Start of Excerpted data

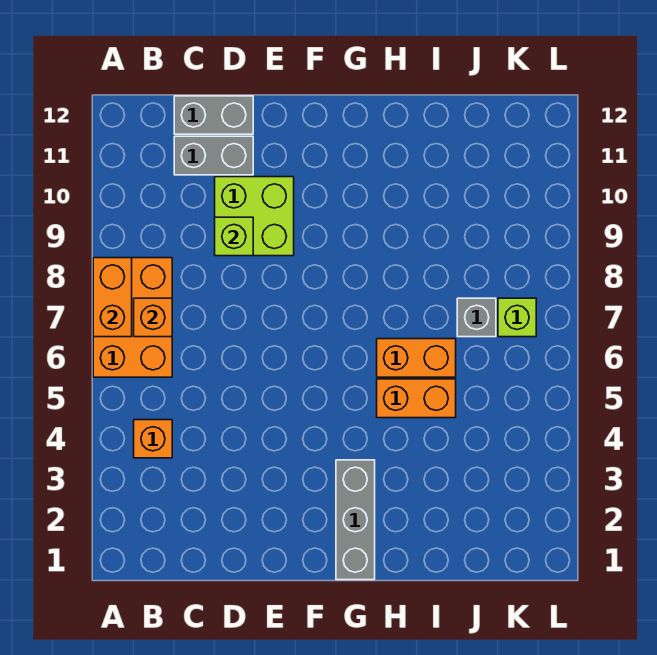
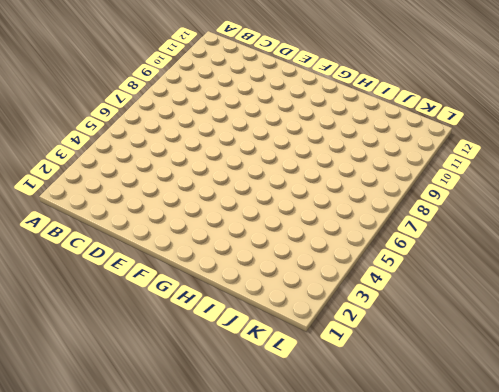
none -> orange 2x3 brick [93,258,172,377]
none -> orange 1x1 brick [134,420,172,458]
none -> grey 1x2 brick [174,136,253,175]

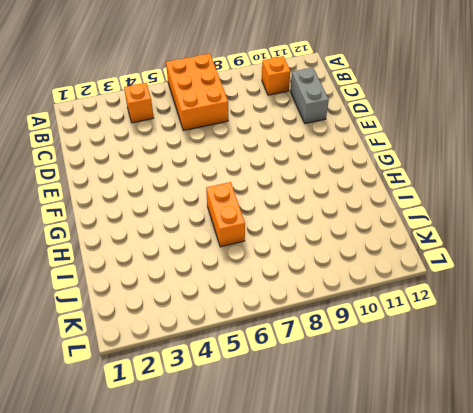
orange 2x3 brick [166,54,228,130] -> orange 2x3 brick turned to [93,258,172,377]
orange 1x1 brick [262,56,290,95] -> orange 1x1 brick moved to [134,298,172,337]
none -> grey 1x2 brick [174,96,253,134]
none -> lime 2x2 brick [215,177,294,256]
none -> grey 1x3 brick [336,460,375,580]

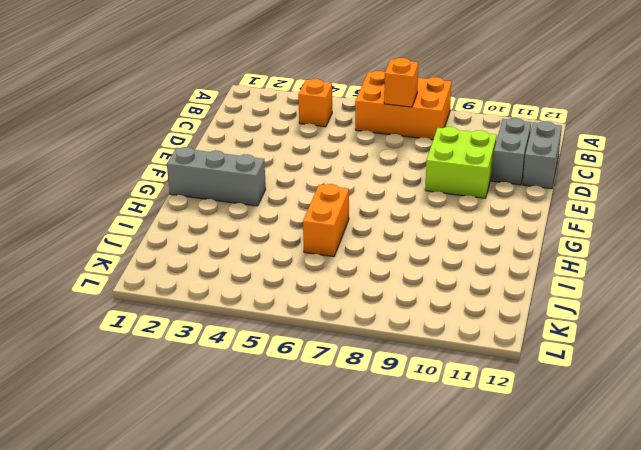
none -> orange 1x2 brick [377,379,456,418]
none -> grey 1x1 brick [457,298,496,337]
none -> lime 1x1 brick [498,298,536,337]

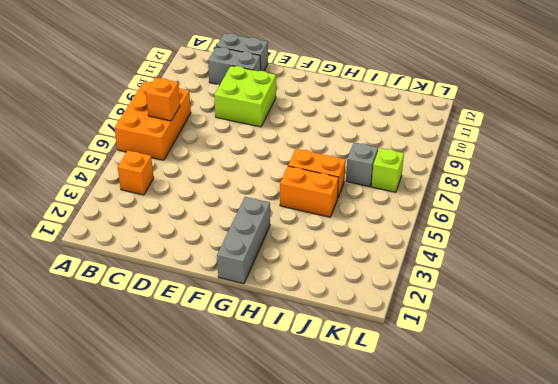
none -> orange 1x2 brick [93,258,132,337]
none -> lime 1x1 brick [215,217,253,256]

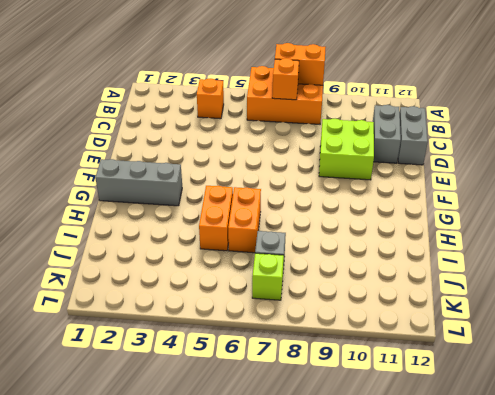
none -> lime 1x1 brick [215,217,253,256]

End of Excerpted data

** Task directions **
Write out the listing above exactly, images omitted.

** Result for this task **
none -> orange 2x3 brick [93,258,172,377]
none -> orange 1x1 brick [134,420,172,458]
none -> grey 1x2 brick [174,136,253,175]

orange 2x3 brick [166,54,228,130] -> orange 2x3 brick turned to [93,258,172,377]
orange 1x1 brick [262,56,290,95] -> orange 1x1 brick moved to [134,298,172,337]
none -> grey 1x2 brick [174,96,253,134]
none -> lime 2x2 brick [215,177,294,256]
none -> grey 1x3 brick [336,460,375,580]

none -> orange 1x2 brick [377,379,456,418]
none -> grey 1x1 brick [457,298,496,337]
none -> lime 1x1 brick [498,298,536,337]

none -> orange 1x2 brick [93,258,132,337]
none -> lime 1x1 brick [215,217,253,256]

none -> lime 1x1 brick [215,217,253,256]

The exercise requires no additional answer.